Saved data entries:

- Opening Delimiter -

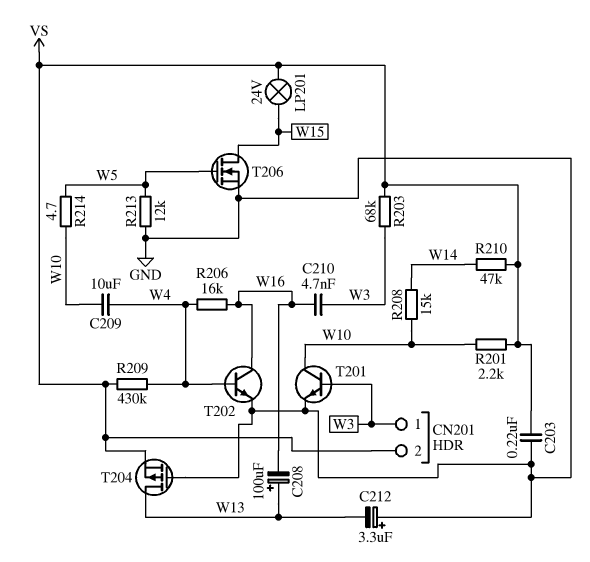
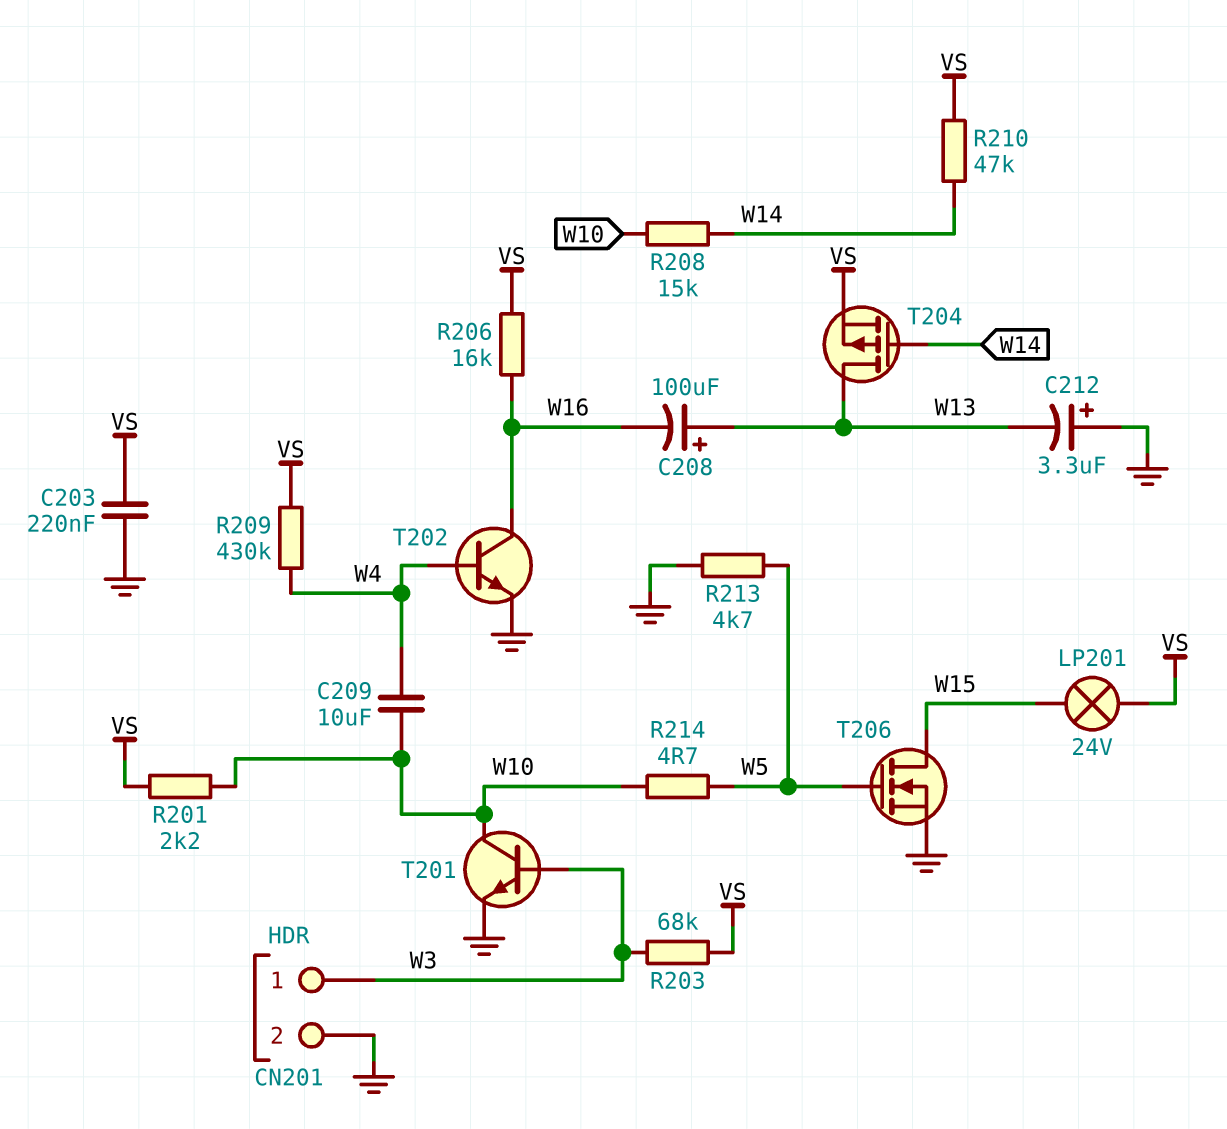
C210: 4.7nF (W3, W16) -> none
CN201 pin 2: VS -> GND
R206: 16k (W4, W16) -> 16k (VS, W16)
R213: 12k (GND, W5) -> 4.7k (GND, W5)
T204: PMOS (G GND, D W13, S VS) -> PMOS (G W14, D W13, S VS)

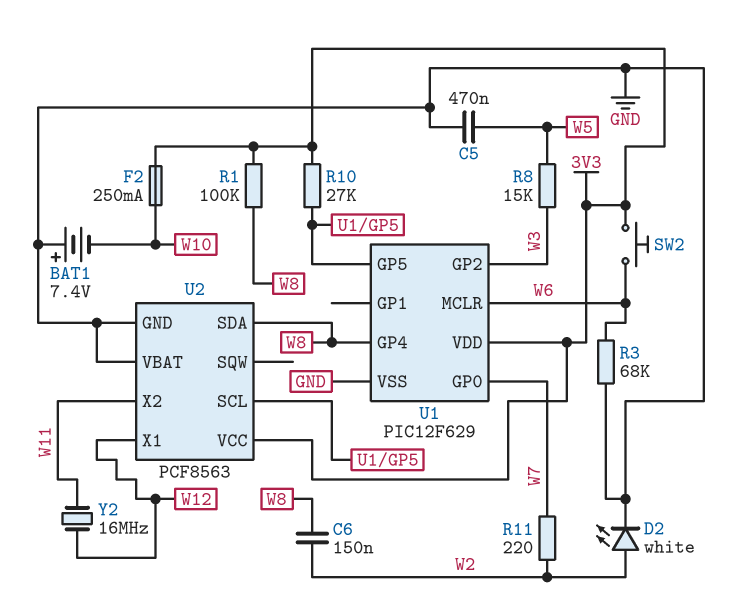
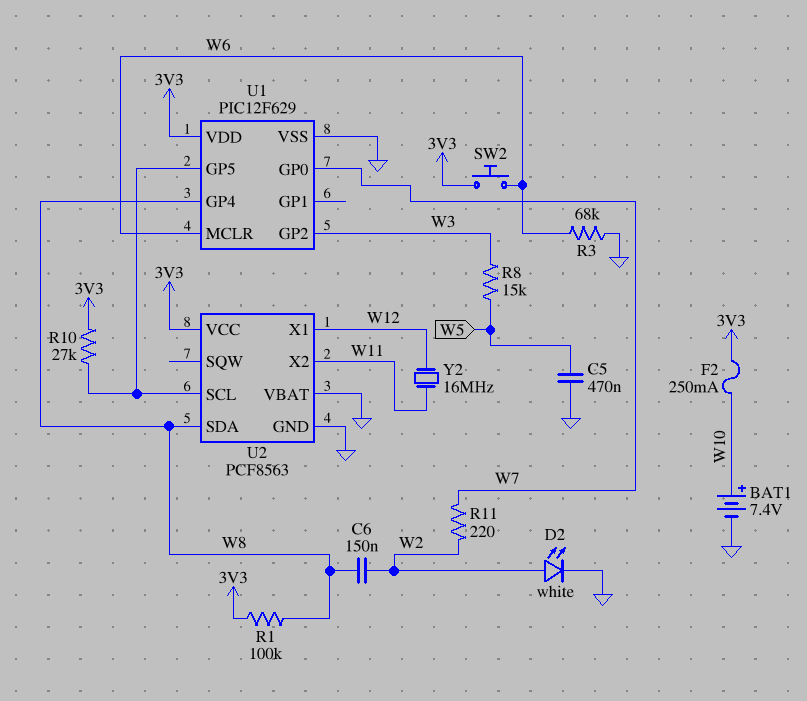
BAT1: 7.4V (plus GND, minus W10) -> 7.4V (plus W10, minus GND)

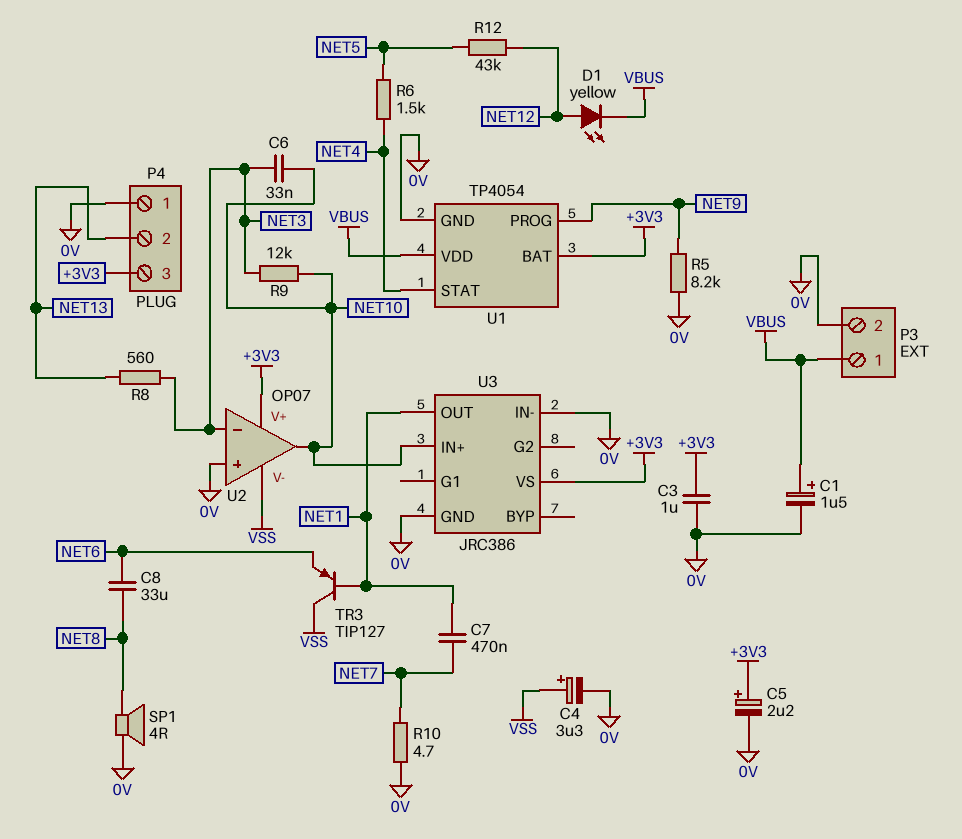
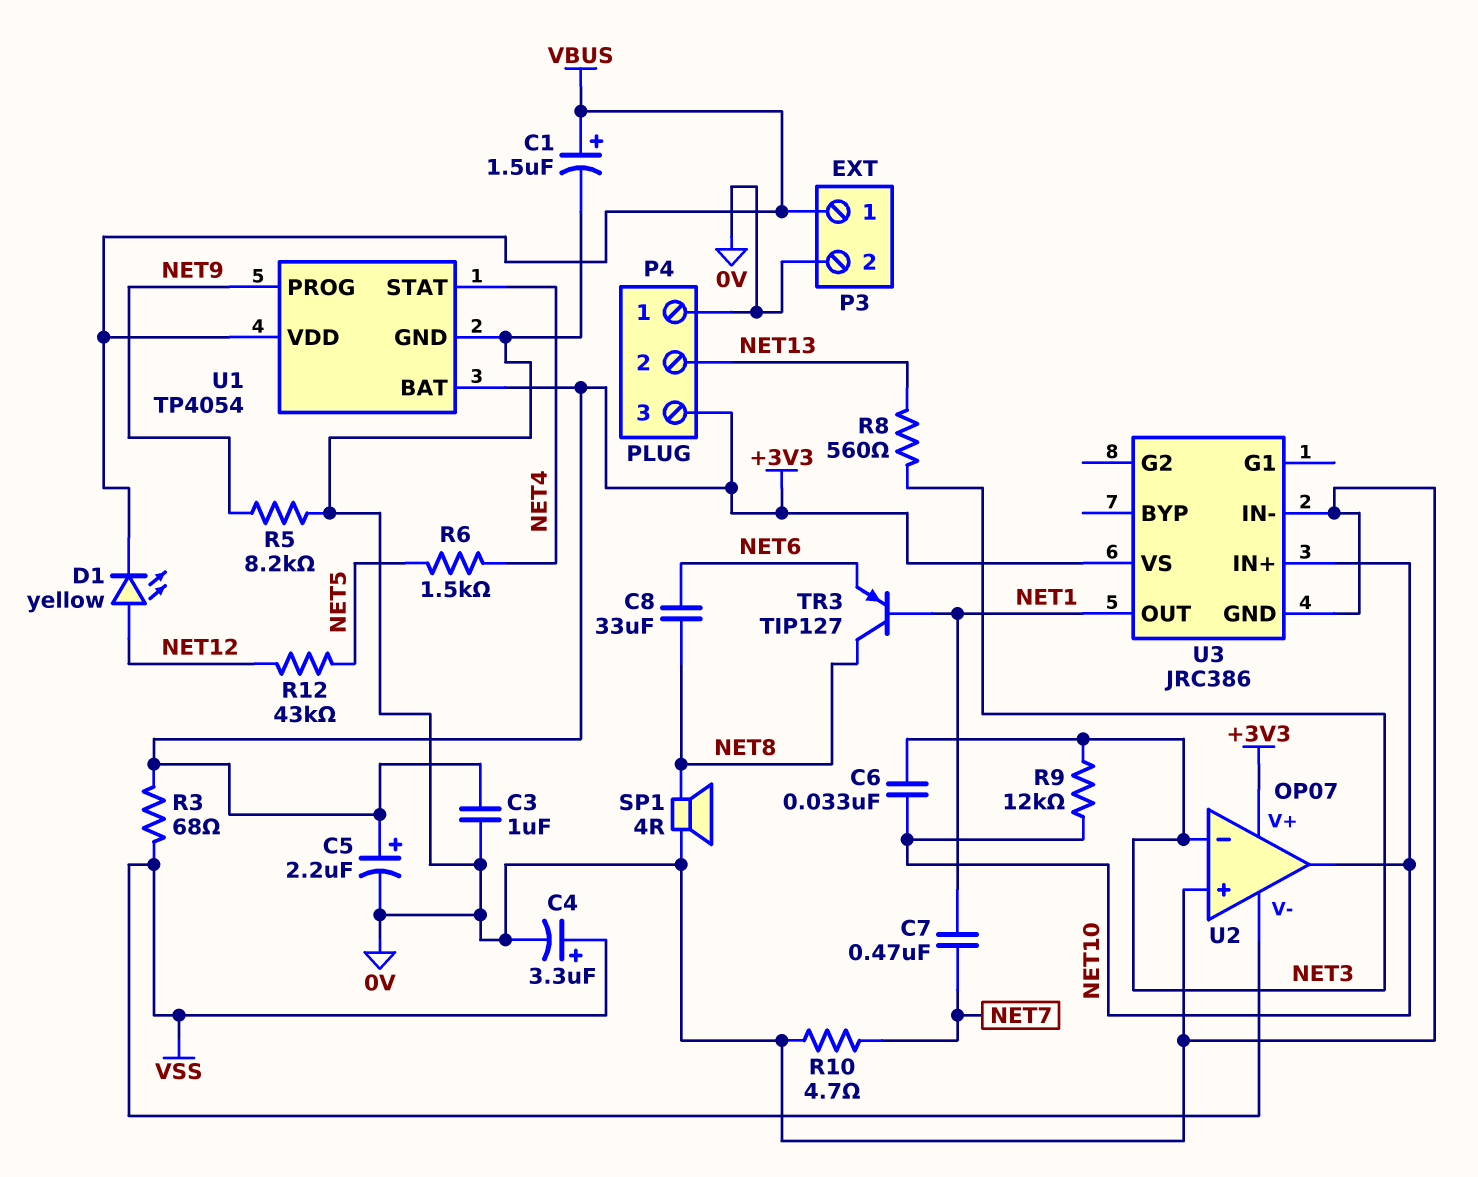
R3: none -> 68 (+3V3, VSS)
TR3: PNP TIP127 (B NET1, C VSS, E NET6) -> PNP TIP127 (B NET1, C NET8, E NET6)

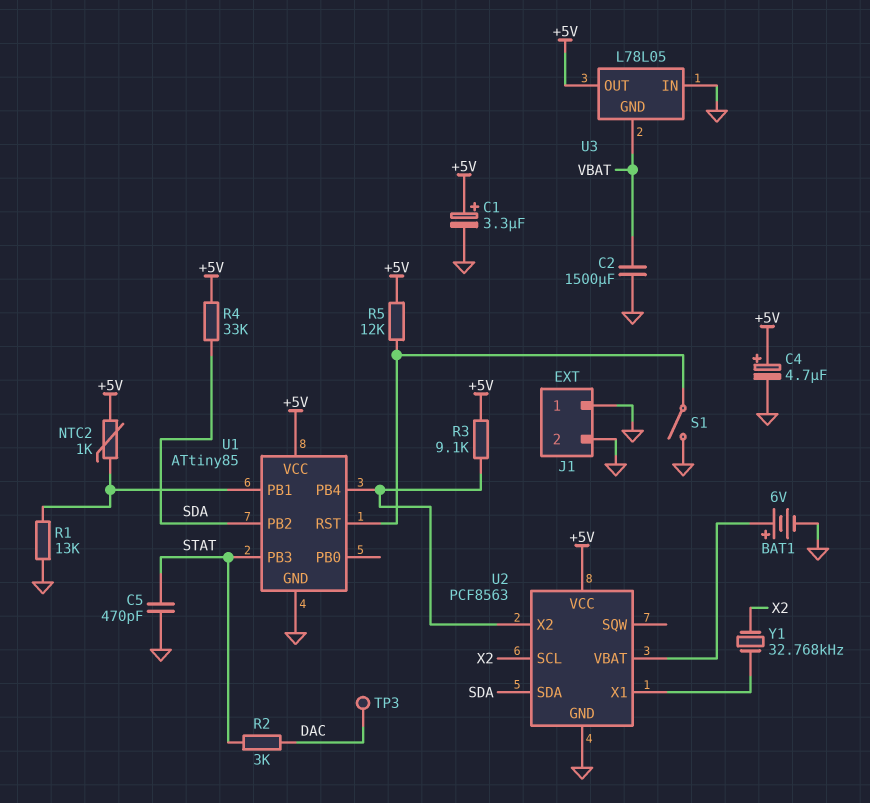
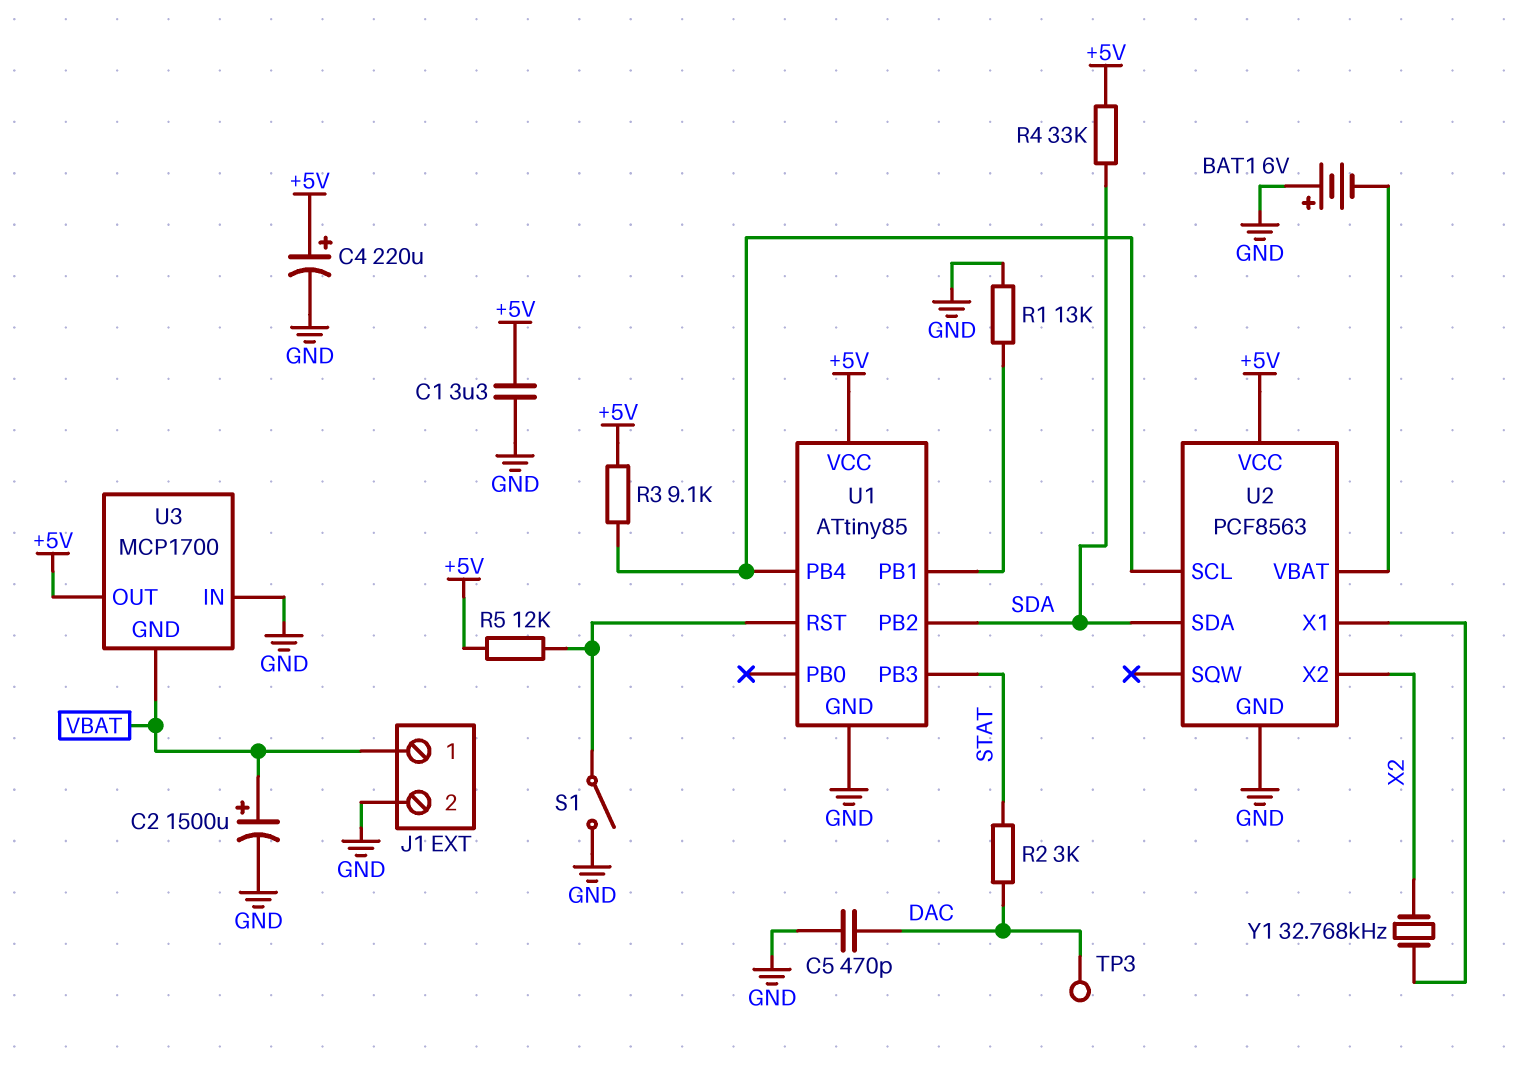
BAT1: 6V (plus U2/VBAT, minus GND) -> 6V (plus GND, minus U2/VBAT)
C1: 3.3uF (plus +5V, minus GND) -> 3.3uF (+5V, GND)
C2: 1500uF (GND, VBAT) -> 1500uF (plus VBAT, minus GND)
C4: 4.7uF (plus +5V, minus GND) -> 220uF (plus +5V, minus GND)
C5: 470pF (GND, STAT) -> 470pF (DAC, GND)
J1 pin 1: GND -> VBAT
NTC2: 1k (+5V, U1/PB1) -> none
U2 pin SCL: X2 -> U1/PB4
U2 pin X2: U1/PB4 -> X2
U3: L78L05 -> MCP1700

- Closing Delimiter -

**Required action**
The images in the entries above should be left out; please reproduce exactly the lines from the first through the one containing "TR3: PNP TIP127".

**Answer space**
C210: 4.7nF (W3, W16) -> none
CN201 pin 2: VS -> GND
R206: 16k (W4, W16) -> 16k (VS, W16)
R213: 12k (GND, W5) -> 4.7k (GND, W5)
T204: PMOS (G GND, D W13, S VS) -> PMOS (G W14, D W13, S VS)

BAT1: 7.4V (plus GND, minus W10) -> 7.4V (plus W10, minus GND)

R3: none -> 68 (+3V3, VSS)
TR3: PNP TIP127 (B NET1, C VSS, E NET6) -> PNP TIP127 (B NET1, C NET8, E NET6)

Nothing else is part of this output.